[Scene image comparisons]
-- Opening Marker --
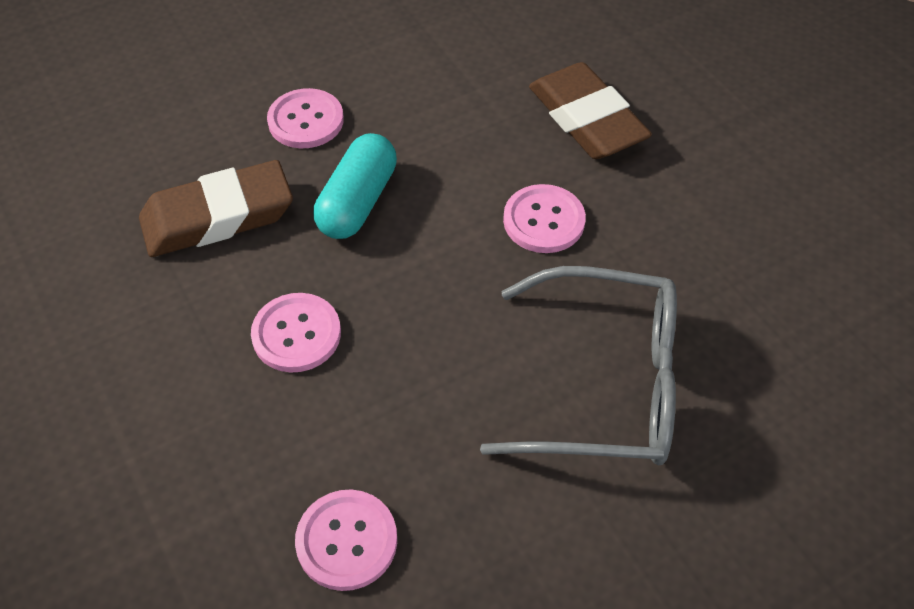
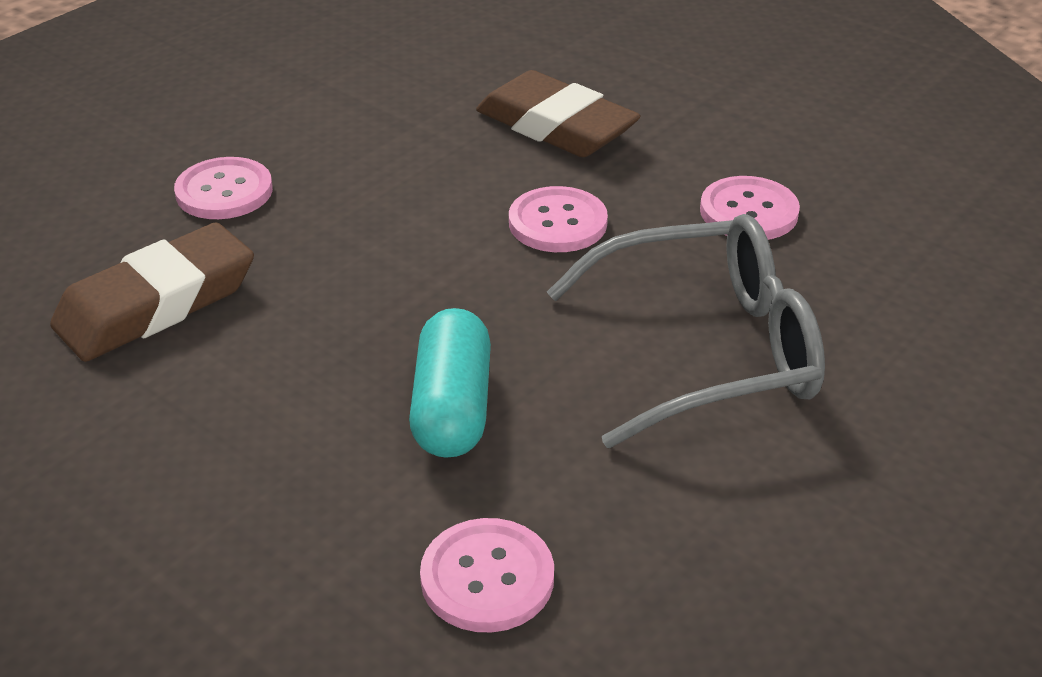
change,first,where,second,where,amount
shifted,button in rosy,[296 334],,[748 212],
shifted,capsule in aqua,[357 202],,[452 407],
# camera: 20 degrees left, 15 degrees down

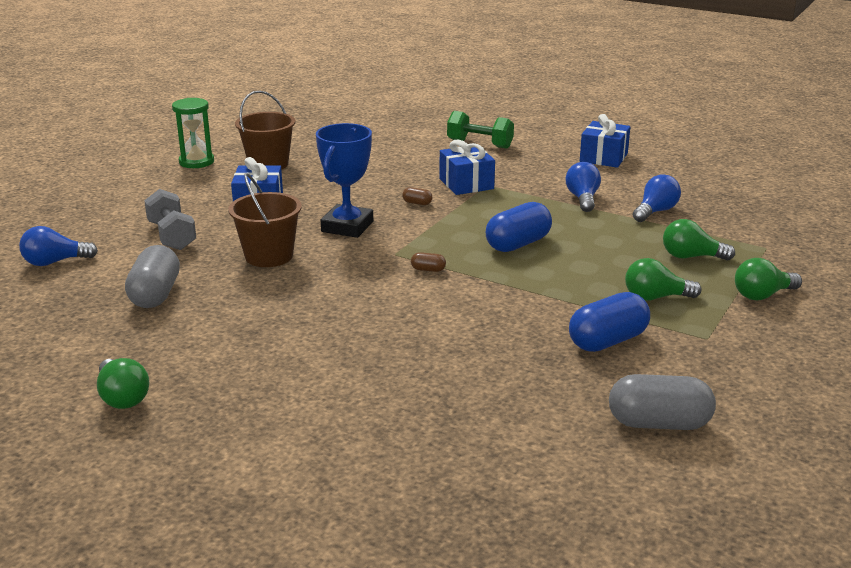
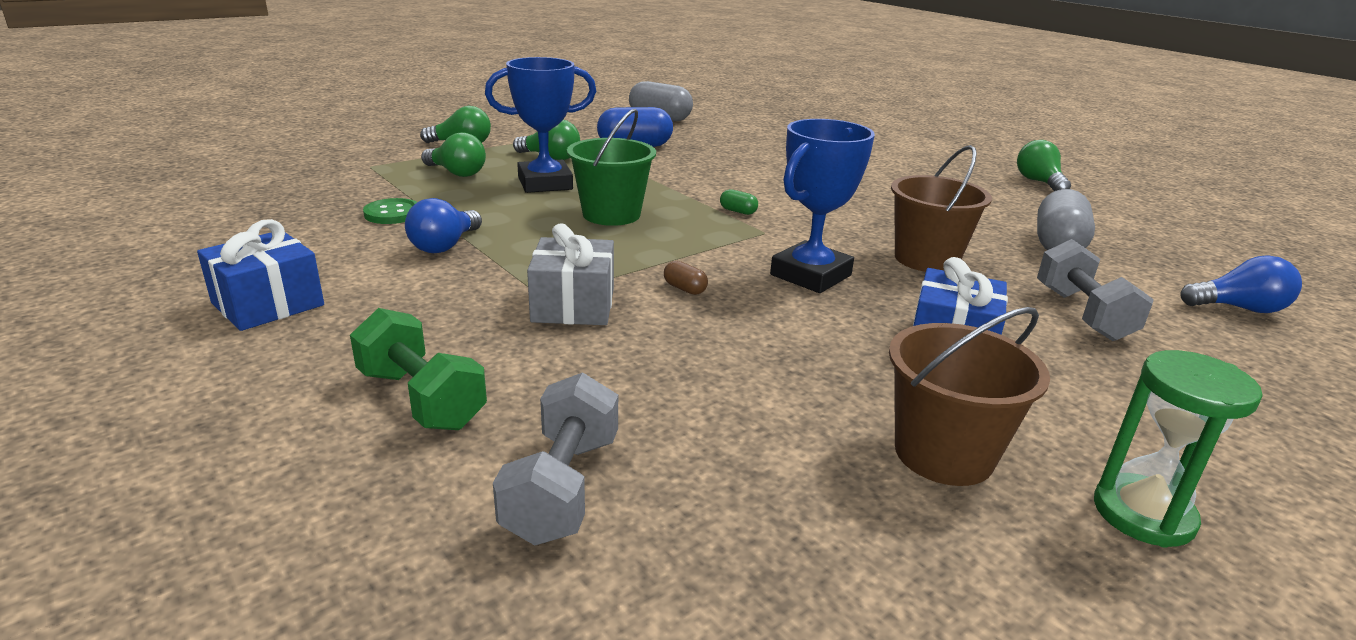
change,first,where,second,where,amount
repainted,capsule in dark brown,[428 270],capsule in leaf-green,[738 211],
repainted,present in cobalt,[466 184],present in grey,[573 305],
swapped,capsule in cobalt,[518 244],bucket in leaf-green,[611 214],
swapped,light bulb in cobalt,[655 211],button in leaf-green,[392 214],
new,,,trophy in cobalt,[545 183],
new,,,hand weight in grey,[562 488],
# camera: 160 degrees left, 0 degrees up

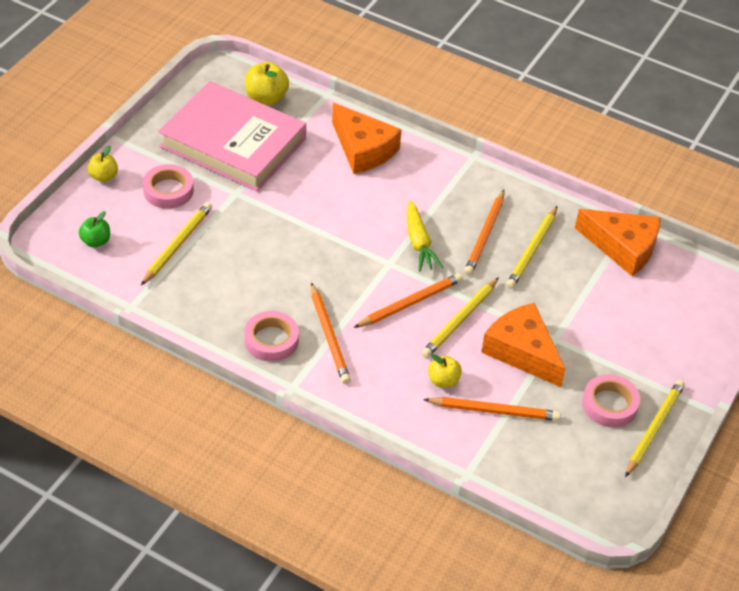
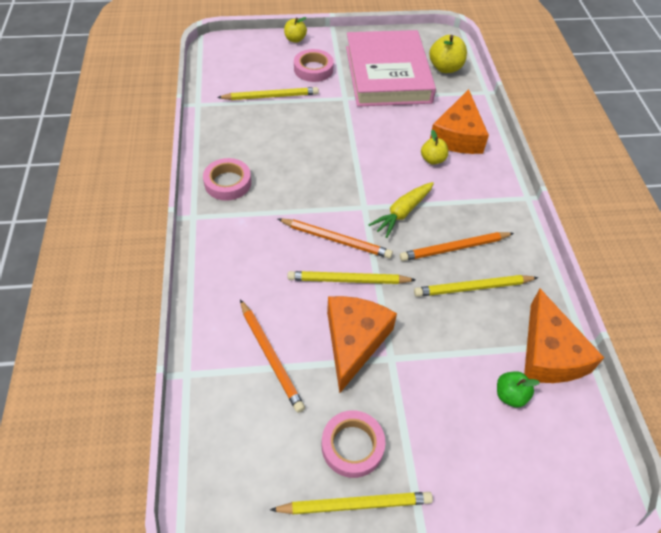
change,first,where,second,where,amount
shifted,apple fruit in leaf-green,[96 241],,[510 395],
gone,wooden pencil in orange,[329 336],,,
shifted,apple fruit in golden,[443 381],,[432 159],
# camera: 55 degrees right, 5 degrees up

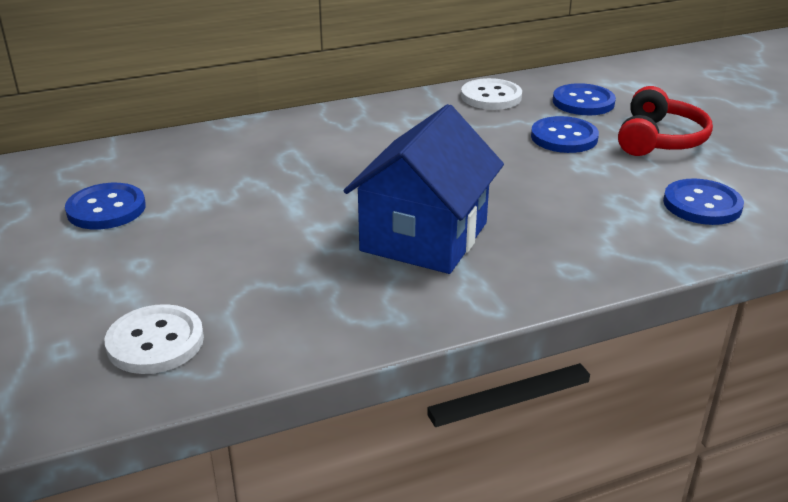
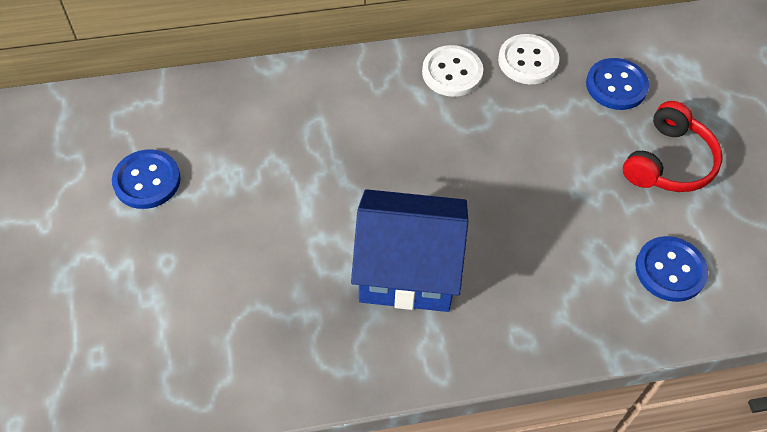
change,first,where,second,where,amount
shifted,button in snow-white,[155 342],,[452 73],
rotated,cottage in cobalt,[424 236],,[408 270],60 degrees clockwise
gone,button in cobalt,[564 137],,,
# camera: 10 degrees right, 25 degrees up

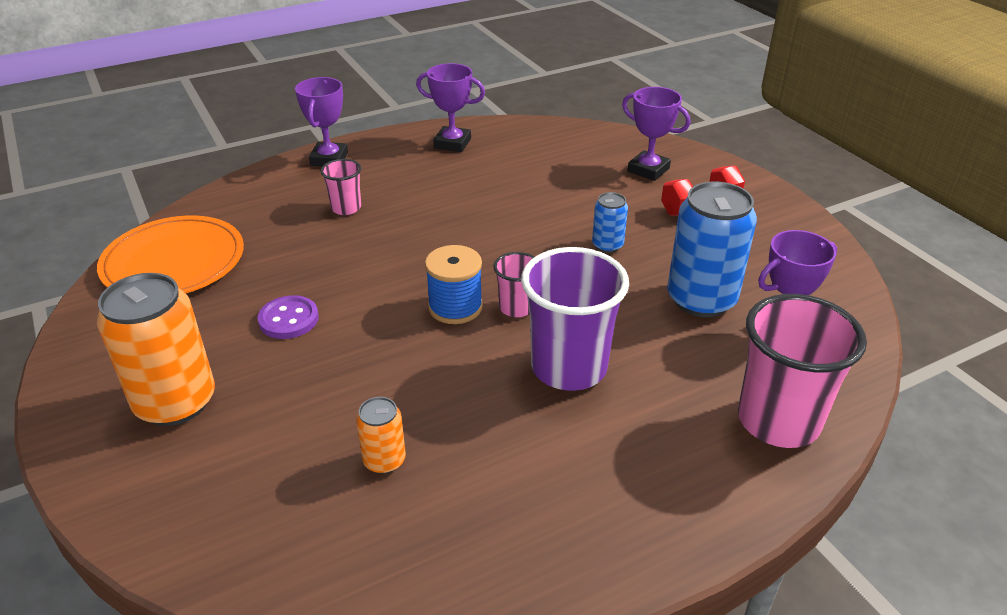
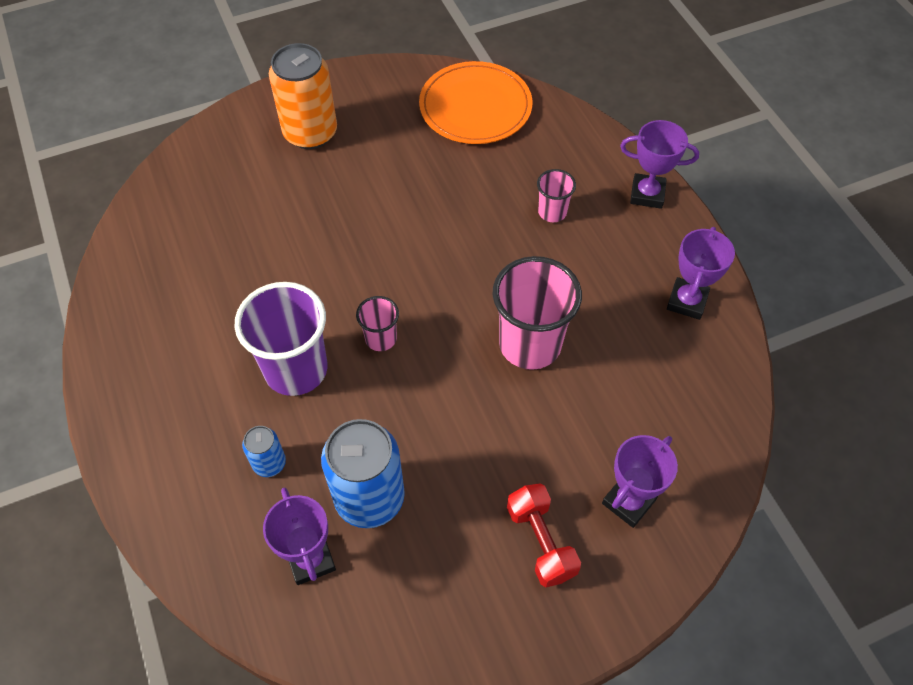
change,first,where,second,where,amount
gone,button in violet,[288 319],,,
gone,can in orange,[384 460],,,
gone,bobbin in cobalt,[455 307],,,
shifted,can in cobalt,[607 245],,[269 463],
shifted,tumbler in rosy,[778 421],,[530 344],
# camera: 95 degrees right, 20 degrees up

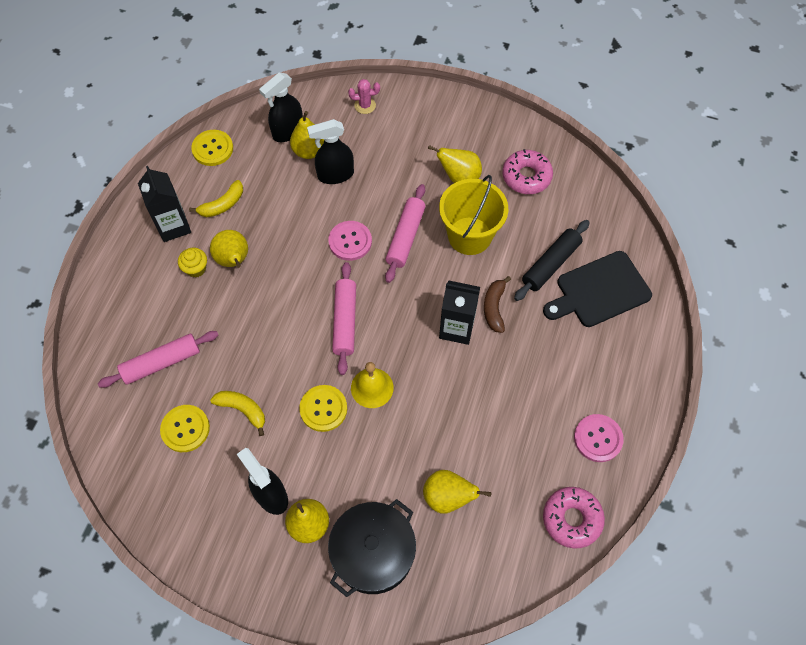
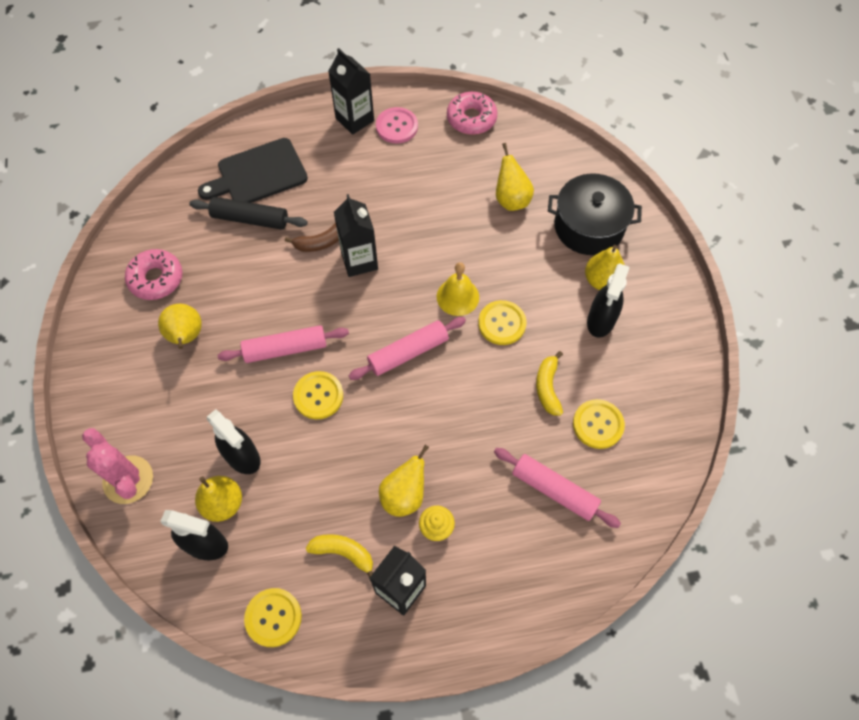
change,first,where,second,where,amount
repainted,button in rosy,[350 241],button in golden,[318 396],
scaled,prickly plant in rosy,[365 105],,[128 480],x1.78
gone,bucket in golden,[469 236],,,
rotated,cutting board in ebony,[599 291],,[258 174],120 degrees clockwise
new,,,milk carton in ebony,[354 119],
# camera: 120 degrees left, 0 degrees up

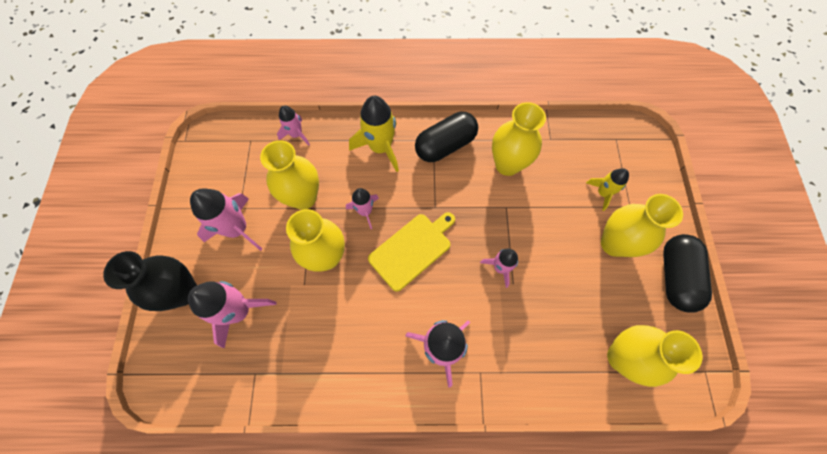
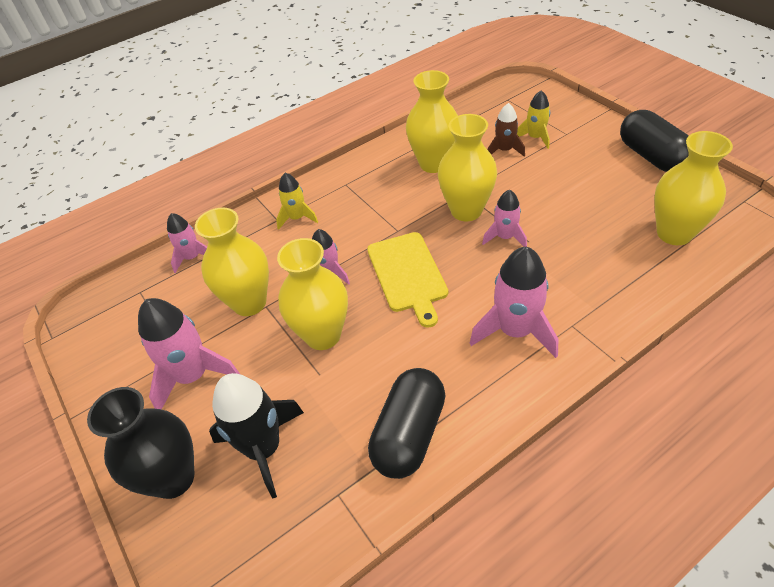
change,first,where,second,where,amount
repainted,spaceship in rosy,[239 311],spaceship in ebony,[263 448],
scaled,spaceship in golden,[380 148],,[297 218],x0.59
rotated,cutting board in golden,[412 249],,[408 274],150 degrees clockwise
shifted,capsule in ebony,[445 145],,[409 434],
shifted,vase in golden,[614 244],,[466 210],
new,,,spaceship in dark brown,[504 150],
# camera: 30 degrees left, 20 degrees down

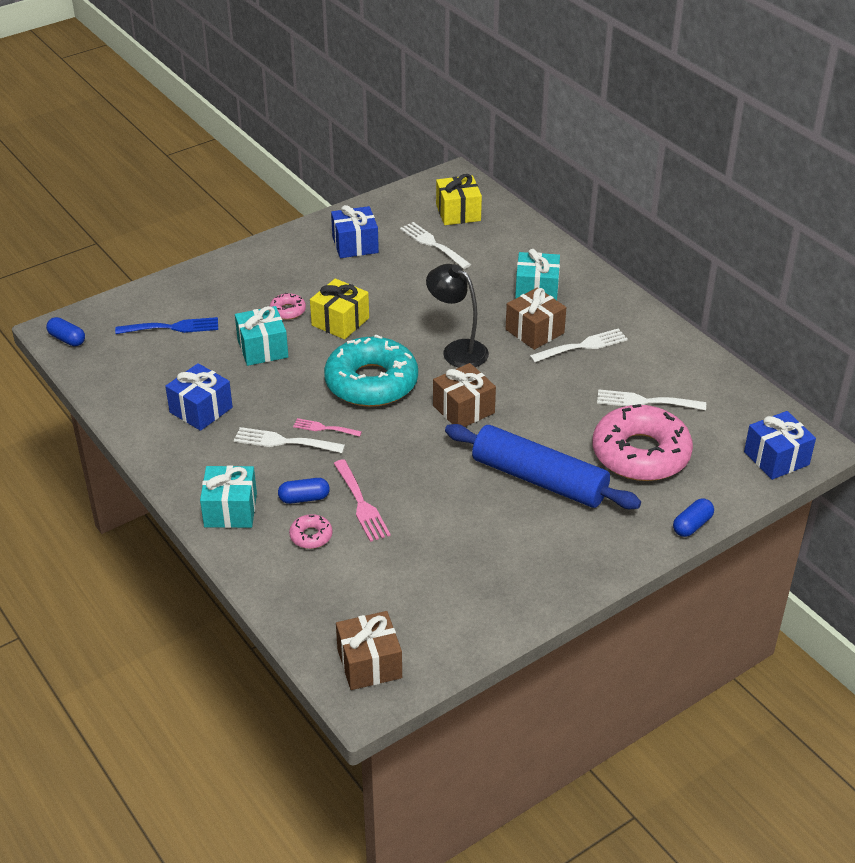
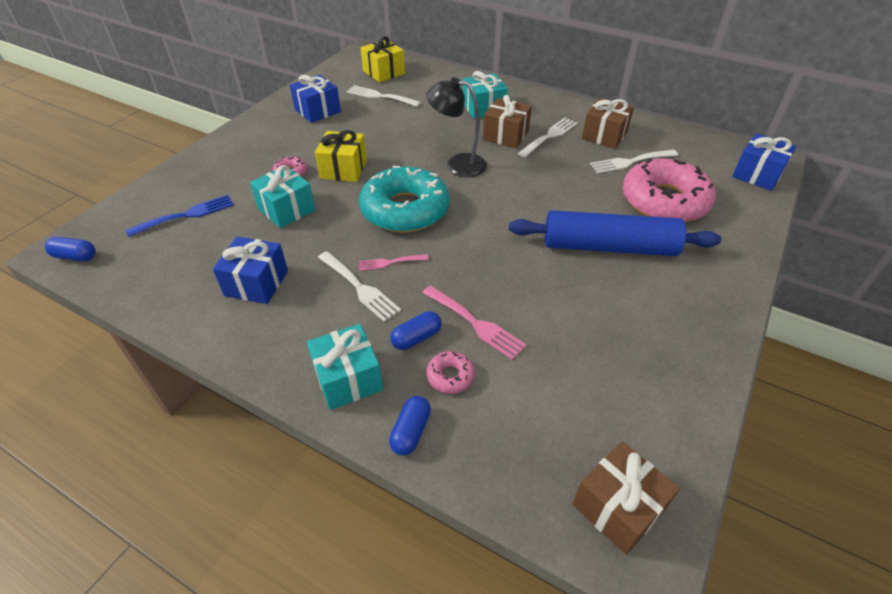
change,first,where,second,where,amount
rotated,dinner fork in snow-white,[284 442],,[360 287],120 degrees counterclockwise
shifted,present in dark brown,[463 409],,[604 135],
shifted,capsule in cobalt,[692 525],,[411 431],
# camera: 25 degrees left, 5 degrees up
-- Closing Marker --
[WHAT THIS TASK INVOLVES] Go through the data and copy every line that includes "button".

[WRITTEN REPLY]
shifted,button in rosy,[296 334],,[748 212],
swapped,light bulb in cobalt,[655 211],button in leaf-green,[392 214],
shifted,button in snow-white,[155 342],,[452 73],
gone,button in cobalt,[564 137],,,
gone,button in violet,[288 319],,,
repainted,button in rosy,[350 241],button in golden,[318 396],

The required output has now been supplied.